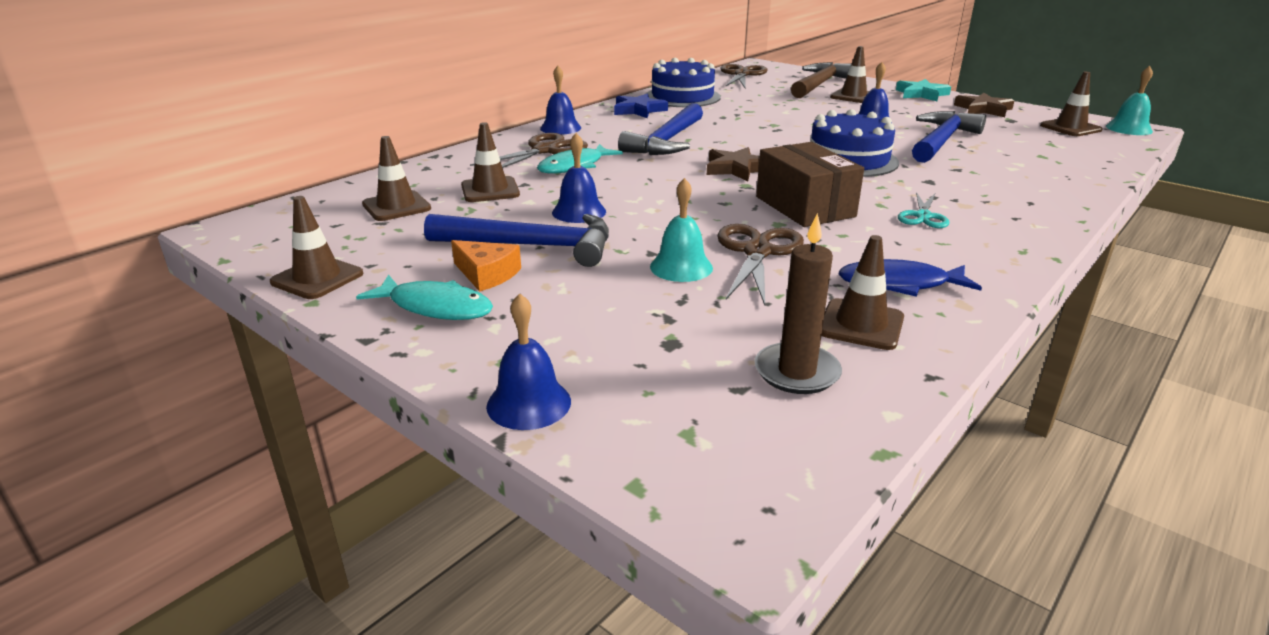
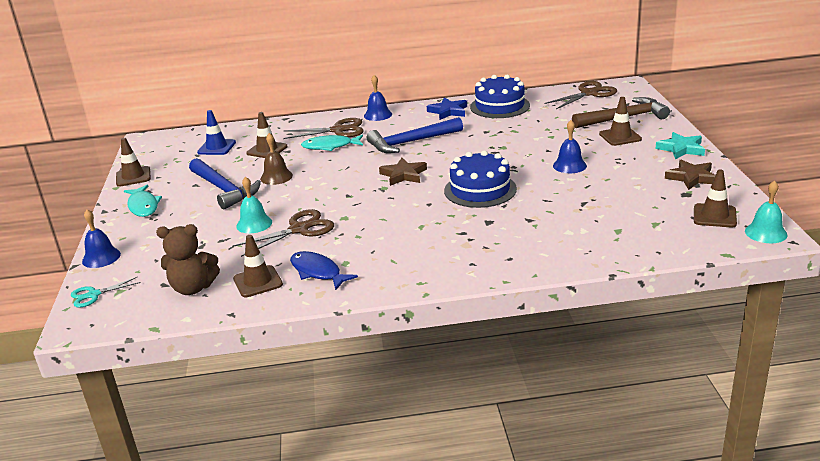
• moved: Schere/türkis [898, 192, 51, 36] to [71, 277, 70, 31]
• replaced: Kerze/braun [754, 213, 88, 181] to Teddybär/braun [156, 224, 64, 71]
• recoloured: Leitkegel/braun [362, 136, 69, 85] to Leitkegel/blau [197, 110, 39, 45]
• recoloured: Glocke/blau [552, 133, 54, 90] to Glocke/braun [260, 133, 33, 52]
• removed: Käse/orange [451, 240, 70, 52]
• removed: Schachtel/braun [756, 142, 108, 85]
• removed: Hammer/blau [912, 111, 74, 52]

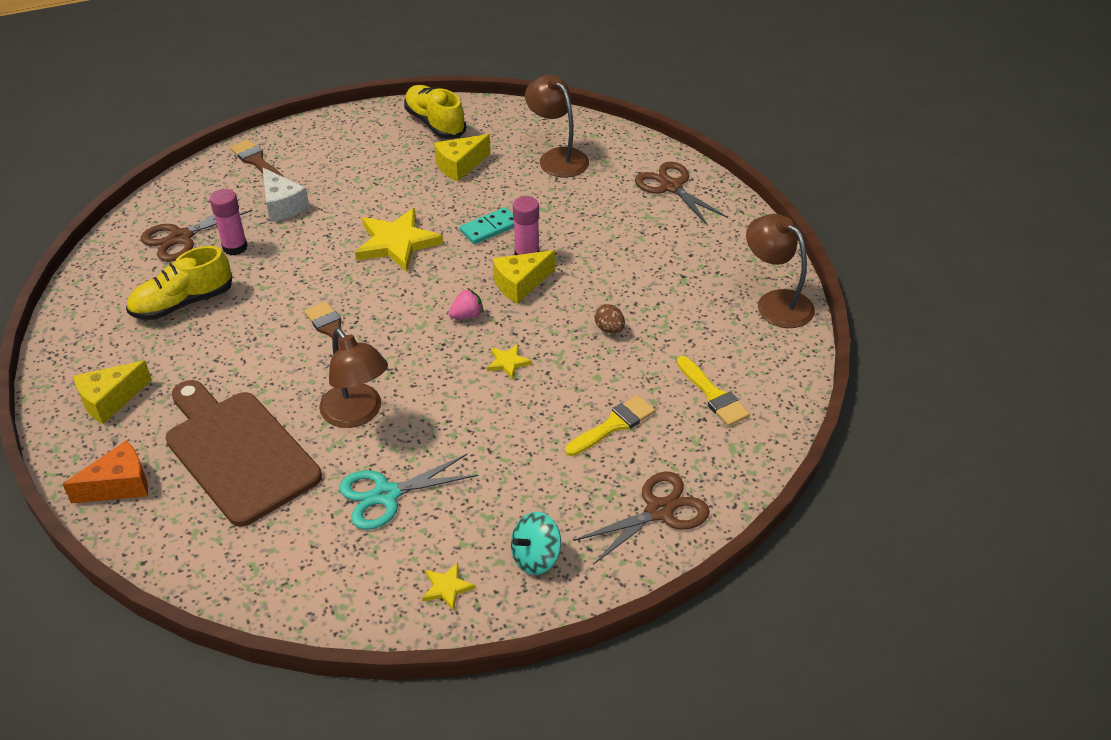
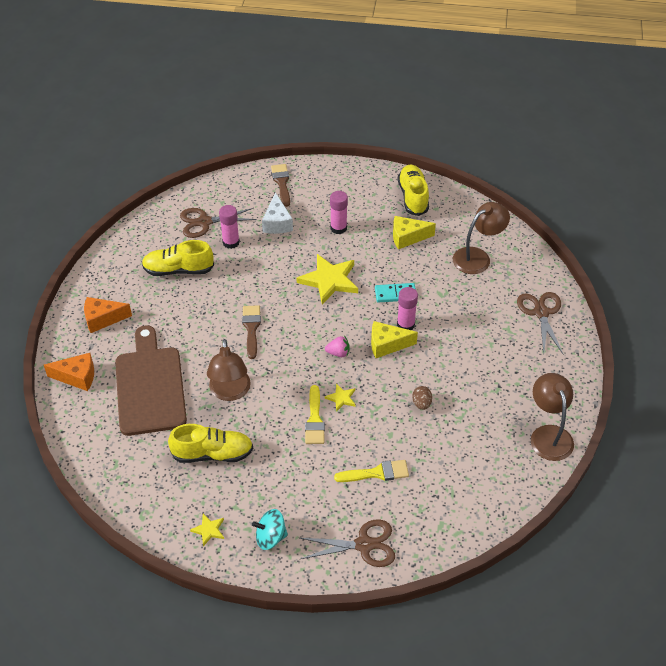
• recoloured: Käse/gelb [74, 360, 78, 64] to Käse/orange [84, 297, 48, 36]
• replaced: Schere/türkis [339, 454, 140, 76] to Schuh/gelb [168, 424, 85, 39]
• moved: Pinsel/gelb [677, 356, 73, 70] to [305, 385, 20, 59]
• added: Klebestift/rosa [330, 191, 18, 43]
• turned: Lampe/braun [525, 75, 64, 102] = [453, 202, 57, 72] 60 degrees clockwise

What the exercise asks:
Repeat exactly the lines from the one containing "111, 74, 52]" through the last line of the records above, both included, and leave out the pictures.

Output of the task:
• removed: Hammer/blau [912, 111, 74, 52]

• recoloured: Käse/gelb [74, 360, 78, 64] to Käse/orange [84, 297, 48, 36]
• replaced: Schere/türkis [339, 454, 140, 76] to Schuh/gelb [168, 424, 85, 39]
• moved: Pinsel/gelb [677, 356, 73, 70] to [305, 385, 20, 59]
• added: Klebestift/rosa [330, 191, 18, 43]
• turned: Lampe/braun [525, 75, 64, 102] = [453, 202, 57, 72] 60 degrees clockwise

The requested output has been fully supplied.